*** Block opens ***

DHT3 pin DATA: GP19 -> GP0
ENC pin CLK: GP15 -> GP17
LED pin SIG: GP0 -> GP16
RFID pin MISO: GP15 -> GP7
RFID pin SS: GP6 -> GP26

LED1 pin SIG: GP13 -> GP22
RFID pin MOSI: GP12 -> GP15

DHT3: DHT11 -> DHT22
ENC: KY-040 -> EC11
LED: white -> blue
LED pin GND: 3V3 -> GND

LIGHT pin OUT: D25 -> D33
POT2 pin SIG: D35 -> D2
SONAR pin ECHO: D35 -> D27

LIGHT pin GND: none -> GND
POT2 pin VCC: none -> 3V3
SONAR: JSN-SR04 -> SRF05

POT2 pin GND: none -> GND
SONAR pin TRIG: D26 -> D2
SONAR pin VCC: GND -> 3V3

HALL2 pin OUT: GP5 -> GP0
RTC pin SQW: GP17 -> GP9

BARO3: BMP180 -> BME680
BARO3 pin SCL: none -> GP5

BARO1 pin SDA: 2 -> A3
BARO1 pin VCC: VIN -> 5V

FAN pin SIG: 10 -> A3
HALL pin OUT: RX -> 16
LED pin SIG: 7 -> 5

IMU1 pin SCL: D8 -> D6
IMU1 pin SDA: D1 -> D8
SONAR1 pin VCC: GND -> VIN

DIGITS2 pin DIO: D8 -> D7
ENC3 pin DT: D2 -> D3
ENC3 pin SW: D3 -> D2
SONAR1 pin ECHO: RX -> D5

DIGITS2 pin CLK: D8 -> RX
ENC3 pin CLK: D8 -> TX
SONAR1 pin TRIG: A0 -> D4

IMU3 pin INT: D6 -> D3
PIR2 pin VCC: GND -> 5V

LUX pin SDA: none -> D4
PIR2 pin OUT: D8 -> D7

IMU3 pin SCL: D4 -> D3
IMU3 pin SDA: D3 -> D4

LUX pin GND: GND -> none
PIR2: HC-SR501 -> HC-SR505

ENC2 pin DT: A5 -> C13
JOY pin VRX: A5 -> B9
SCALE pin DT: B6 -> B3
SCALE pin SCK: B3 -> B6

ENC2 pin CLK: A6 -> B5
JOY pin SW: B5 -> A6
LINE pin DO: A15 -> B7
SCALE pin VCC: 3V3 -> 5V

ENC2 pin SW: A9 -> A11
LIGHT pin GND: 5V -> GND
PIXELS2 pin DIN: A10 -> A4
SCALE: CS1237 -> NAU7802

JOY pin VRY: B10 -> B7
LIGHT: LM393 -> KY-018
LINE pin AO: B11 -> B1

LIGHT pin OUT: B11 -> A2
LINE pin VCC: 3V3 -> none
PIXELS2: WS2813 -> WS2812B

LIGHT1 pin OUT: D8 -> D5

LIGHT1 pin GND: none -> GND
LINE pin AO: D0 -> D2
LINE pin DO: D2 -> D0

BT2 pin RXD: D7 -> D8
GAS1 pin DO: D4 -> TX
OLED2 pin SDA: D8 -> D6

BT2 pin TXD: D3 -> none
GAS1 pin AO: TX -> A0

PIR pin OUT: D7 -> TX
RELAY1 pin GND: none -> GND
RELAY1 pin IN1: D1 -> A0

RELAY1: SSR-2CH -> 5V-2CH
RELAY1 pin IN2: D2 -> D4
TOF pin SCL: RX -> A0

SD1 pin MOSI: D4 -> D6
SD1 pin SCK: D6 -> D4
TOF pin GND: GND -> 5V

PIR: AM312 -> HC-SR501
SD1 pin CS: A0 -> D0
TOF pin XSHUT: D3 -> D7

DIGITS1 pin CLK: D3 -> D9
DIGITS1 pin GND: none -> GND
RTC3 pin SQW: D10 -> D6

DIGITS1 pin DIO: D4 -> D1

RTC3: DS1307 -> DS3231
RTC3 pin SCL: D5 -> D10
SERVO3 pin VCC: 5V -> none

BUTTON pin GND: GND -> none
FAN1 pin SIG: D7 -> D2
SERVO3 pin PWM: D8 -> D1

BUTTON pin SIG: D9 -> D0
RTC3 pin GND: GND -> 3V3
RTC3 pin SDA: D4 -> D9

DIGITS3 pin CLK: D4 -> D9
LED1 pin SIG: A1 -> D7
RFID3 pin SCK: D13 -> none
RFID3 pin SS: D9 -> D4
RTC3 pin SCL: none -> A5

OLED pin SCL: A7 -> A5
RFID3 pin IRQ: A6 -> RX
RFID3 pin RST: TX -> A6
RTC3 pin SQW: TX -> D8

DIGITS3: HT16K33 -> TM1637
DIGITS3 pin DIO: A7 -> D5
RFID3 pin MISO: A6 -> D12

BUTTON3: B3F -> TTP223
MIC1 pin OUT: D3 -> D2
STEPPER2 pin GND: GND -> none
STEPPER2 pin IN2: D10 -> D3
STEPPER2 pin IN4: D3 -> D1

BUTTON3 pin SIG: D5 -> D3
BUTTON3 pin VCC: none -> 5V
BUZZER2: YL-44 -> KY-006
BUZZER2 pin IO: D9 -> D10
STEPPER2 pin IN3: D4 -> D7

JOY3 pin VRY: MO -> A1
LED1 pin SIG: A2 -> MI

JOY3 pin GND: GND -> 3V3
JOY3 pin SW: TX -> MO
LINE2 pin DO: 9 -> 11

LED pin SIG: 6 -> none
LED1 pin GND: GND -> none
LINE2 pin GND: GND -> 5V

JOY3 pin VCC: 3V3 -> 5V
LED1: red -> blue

*** Block closes ***

_What the exercise asks:_
With the line containing "LUX pin SDA: none -> D4" as the first and the last line of the records as the final one, print exactly the lines in that span.

_Result for this task:_
LUX pin SDA: none -> D4
PIR2 pin OUT: D8 -> D7

IMU3 pin SCL: D4 -> D3
IMU3 pin SDA: D3 -> D4

LUX pin GND: GND -> none
PIR2: HC-SR501 -> HC-SR505

ENC2 pin DT: A5 -> C13
JOY pin VRX: A5 -> B9
SCALE pin DT: B6 -> B3
SCALE pin SCK: B3 -> B6

ENC2 pin CLK: A6 -> B5
JOY pin SW: B5 -> A6
LINE pin DO: A15 -> B7
SCALE pin VCC: 3V3 -> 5V

ENC2 pin SW: A9 -> A11
LIGHT pin GND: 5V -> GND
PIXELS2 pin DIN: A10 -> A4
SCALE: CS1237 -> NAU7802

JOY pin VRY: B10 -> B7
LIGHT: LM393 -> KY-018
LINE pin AO: B11 -> B1

LIGHT pin OUT: B11 -> A2
LINE pin VCC: 3V3 -> none
PIXELS2: WS2813 -> WS2812B

LIGHT1 pin OUT: D8 -> D5

LIGHT1 pin GND: none -> GND
LINE pin AO: D0 -> D2
LINE pin DO: D2 -> D0

BT2 pin RXD: D7 -> D8
GAS1 pin DO: D4 -> TX
OLED2 pin SDA: D8 -> D6

BT2 pin TXD: D3 -> none
GAS1 pin AO: TX -> A0

PIR pin OUT: D7 -> TX
RELAY1 pin GND: none -> GND
RELAY1 pin IN1: D1 -> A0

RELAY1: SSR-2CH -> 5V-2CH
RELAY1 pin IN2: D2 -> D4
TOF pin SCL: RX -> A0

SD1 pin MOSI: D4 -> D6
SD1 pin SCK: D6 -> D4
TOF pin GND: GND -> 5V

PIR: AM312 -> HC-SR501
SD1 pin CS: A0 -> D0
TOF pin XSHUT: D3 -> D7

DIGITS1 pin CLK: D3 -> D9
DIGITS1 pin GND: none -> GND
RTC3 pin SQW: D10 -> D6

DIGITS1 pin DIO: D4 -> D1

RTC3: DS1307 -> DS3231
RTC3 pin SCL: D5 -> D10
SERVO3 pin VCC: 5V -> none

BUTTON pin GND: GND -> none
FAN1 pin SIG: D7 -> D2
SERVO3 pin PWM: D8 -> D1

BUTTON pin SIG: D9 -> D0
RTC3 pin GND: GND -> 3V3
RTC3 pin SDA: D4 -> D9

DIGITS3 pin CLK: D4 -> D9
LED1 pin SIG: A1 -> D7
RFID3 pin SCK: D13 -> none
RFID3 pin SS: D9 -> D4
RTC3 pin SCL: none -> A5

OLED pin SCL: A7 -> A5
RFID3 pin IRQ: A6 -> RX
RFID3 pin RST: TX -> A6
RTC3 pin SQW: TX -> D8

DIGITS3: HT16K33 -> TM1637
DIGITS3 pin DIO: A7 -> D5
RFID3 pin MISO: A6 -> D12

BUTTON3: B3F -> TTP223
MIC1 pin OUT: D3 -> D2
STEPPER2 pin GND: GND -> none
STEPPER2 pin IN2: D10 -> D3
STEPPER2 pin IN4: D3 -> D1

BUTTON3 pin SIG: D5 -> D3
BUTTON3 pin VCC: none -> 5V
BUZZER2: YL-44 -> KY-006
BUZZER2 pin IO: D9 -> D10
STEPPER2 pin IN3: D4 -> D7

JOY3 pin VRY: MO -> A1
LED1 pin SIG: A2 -> MI

JOY3 pin GND: GND -> 3V3
JOY3 pin SW: TX -> MO
LINE2 pin DO: 9 -> 11

LED pin SIG: 6 -> none
LED1 pin GND: GND -> none
LINE2 pin GND: GND -> 5V

JOY3 pin VCC: 3V3 -> 5V
LED1: red -> blue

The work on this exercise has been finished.